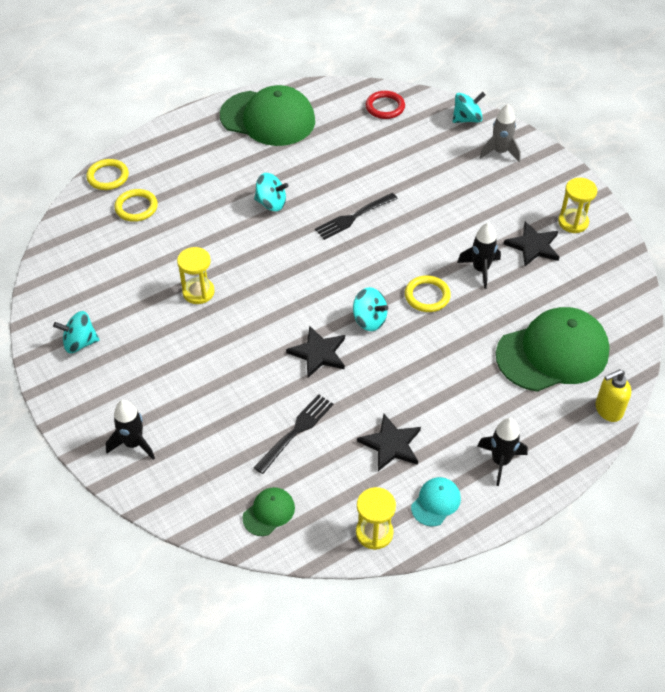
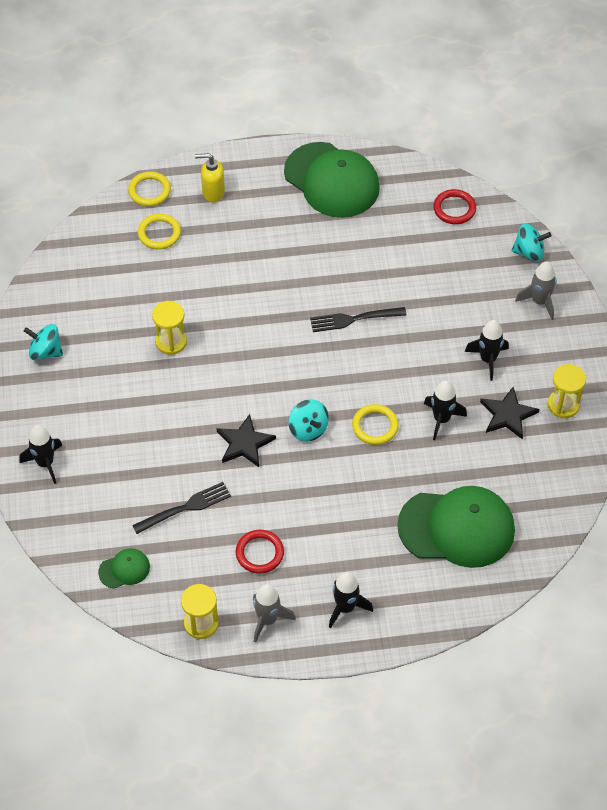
camera: 25 degrees right, 5 degrees up
(271, 203) = (284, 275): turquoise spinning top -> none
(391, 444) = (259, 553): black star -> red ring
(436, 502) = (267, 620): turquoise cap -> grey rocket
(488, 209) = (488, 359): none -> black rocket
(608, 410) = (472, 602): yellow soap dispenser -> yellow soap dispenser (213, 192)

##########

Problem
Pick out all lines from the data above in which the word "rocket" appears.

Answer to this problem
(436, 502) = (267, 620): turquoise cap -> grey rocket
(488, 209) = (488, 359): none -> black rocket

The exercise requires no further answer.